= Beginning of Section =

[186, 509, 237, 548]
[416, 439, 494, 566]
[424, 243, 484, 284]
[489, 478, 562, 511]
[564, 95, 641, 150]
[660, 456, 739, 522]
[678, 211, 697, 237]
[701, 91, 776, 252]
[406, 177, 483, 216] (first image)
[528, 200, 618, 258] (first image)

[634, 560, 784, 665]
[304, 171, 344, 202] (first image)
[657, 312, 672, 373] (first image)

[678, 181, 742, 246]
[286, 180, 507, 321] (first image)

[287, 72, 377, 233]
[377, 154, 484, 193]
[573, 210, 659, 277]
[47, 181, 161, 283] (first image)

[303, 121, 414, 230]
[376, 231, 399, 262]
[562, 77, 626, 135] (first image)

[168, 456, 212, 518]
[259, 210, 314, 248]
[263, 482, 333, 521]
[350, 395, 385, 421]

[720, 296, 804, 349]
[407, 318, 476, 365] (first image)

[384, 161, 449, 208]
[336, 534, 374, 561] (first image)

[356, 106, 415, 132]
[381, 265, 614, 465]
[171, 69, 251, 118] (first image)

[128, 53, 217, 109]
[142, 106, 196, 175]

= End of Section =

Would you copy exactly the lines from the one that contains "[564, 95, 641, 150]" through the final line of the records above, including both?

[564, 95, 641, 150]
[660, 456, 739, 522]
[678, 211, 697, 237]
[701, 91, 776, 252]
[406, 177, 483, 216] (first image)
[528, 200, 618, 258] (first image)

[634, 560, 784, 665]
[304, 171, 344, 202] (first image)
[657, 312, 672, 373] (first image)

[678, 181, 742, 246]
[286, 180, 507, 321] (first image)

[287, 72, 377, 233]
[377, 154, 484, 193]
[573, 210, 659, 277]
[47, 181, 161, 283] (first image)

[303, 121, 414, 230]
[376, 231, 399, 262]
[562, 77, 626, 135] (first image)

[168, 456, 212, 518]
[259, 210, 314, 248]
[263, 482, 333, 521]
[350, 395, 385, 421]

[720, 296, 804, 349]
[407, 318, 476, 365] (first image)

[384, 161, 449, 208]
[336, 534, 374, 561] (first image)

[356, 106, 415, 132]
[381, 265, 614, 465]
[171, 69, 251, 118] (first image)

[128, 53, 217, 109]
[142, 106, 196, 175]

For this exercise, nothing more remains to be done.